### Problem to work on:
Please copy, exactly as they appear below, the lines from the one containing "cyan trapezoid: (284, 420)" through the one containing "gray hexagon: (128, 111) -> (133, 98), moved".

----

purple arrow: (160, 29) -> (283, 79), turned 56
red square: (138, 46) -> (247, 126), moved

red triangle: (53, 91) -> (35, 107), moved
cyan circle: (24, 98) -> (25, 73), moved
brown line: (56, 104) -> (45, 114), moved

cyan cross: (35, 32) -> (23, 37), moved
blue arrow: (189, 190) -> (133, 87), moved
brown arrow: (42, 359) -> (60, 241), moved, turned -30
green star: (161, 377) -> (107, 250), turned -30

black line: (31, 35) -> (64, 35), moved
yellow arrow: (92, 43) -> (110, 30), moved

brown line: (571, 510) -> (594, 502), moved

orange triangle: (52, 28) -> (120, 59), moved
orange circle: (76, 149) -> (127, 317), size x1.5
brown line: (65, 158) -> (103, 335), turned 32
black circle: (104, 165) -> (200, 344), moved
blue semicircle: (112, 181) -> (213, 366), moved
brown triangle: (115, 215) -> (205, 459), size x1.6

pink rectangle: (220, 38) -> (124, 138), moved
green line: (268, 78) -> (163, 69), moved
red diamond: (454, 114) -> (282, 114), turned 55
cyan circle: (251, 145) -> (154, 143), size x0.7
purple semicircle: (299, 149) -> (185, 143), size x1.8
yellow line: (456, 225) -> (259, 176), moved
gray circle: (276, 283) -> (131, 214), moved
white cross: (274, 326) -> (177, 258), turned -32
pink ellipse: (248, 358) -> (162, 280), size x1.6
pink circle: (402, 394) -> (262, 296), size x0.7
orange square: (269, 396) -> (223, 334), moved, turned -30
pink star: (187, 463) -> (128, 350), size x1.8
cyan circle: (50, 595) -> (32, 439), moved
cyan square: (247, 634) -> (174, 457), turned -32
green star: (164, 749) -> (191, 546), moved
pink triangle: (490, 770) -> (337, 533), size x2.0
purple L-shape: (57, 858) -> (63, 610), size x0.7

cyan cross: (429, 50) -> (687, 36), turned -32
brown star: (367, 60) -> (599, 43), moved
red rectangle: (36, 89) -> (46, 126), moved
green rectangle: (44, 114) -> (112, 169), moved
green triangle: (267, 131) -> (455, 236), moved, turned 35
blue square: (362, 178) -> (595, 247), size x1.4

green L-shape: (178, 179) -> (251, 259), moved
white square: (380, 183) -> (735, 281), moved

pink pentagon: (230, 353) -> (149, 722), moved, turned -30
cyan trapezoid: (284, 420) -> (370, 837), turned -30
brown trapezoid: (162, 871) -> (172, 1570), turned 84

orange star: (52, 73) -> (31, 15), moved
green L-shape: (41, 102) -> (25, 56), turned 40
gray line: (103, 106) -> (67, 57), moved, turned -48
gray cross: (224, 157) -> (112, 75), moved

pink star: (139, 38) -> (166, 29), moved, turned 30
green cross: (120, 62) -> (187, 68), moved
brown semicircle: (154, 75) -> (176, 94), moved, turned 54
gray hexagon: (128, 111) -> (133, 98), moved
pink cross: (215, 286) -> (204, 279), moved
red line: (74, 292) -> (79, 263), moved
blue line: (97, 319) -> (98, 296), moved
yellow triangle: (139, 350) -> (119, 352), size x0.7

----

### Your response:
cyan trapezoid: (284, 420) -> (370, 837), turned -30
brown trapezoid: (162, 871) -> (172, 1570), turned 84

orange star: (52, 73) -> (31, 15), moved
green L-shape: (41, 102) -> (25, 56), turned 40
gray line: (103, 106) -> (67, 57), moved, turned -48
gray cross: (224, 157) -> (112, 75), moved

pink star: (139, 38) -> (166, 29), moved, turned 30
green cross: (120, 62) -> (187, 68), moved
brown semicircle: (154, 75) -> (176, 94), moved, turned 54
gray hexagon: (128, 111) -> (133, 98), moved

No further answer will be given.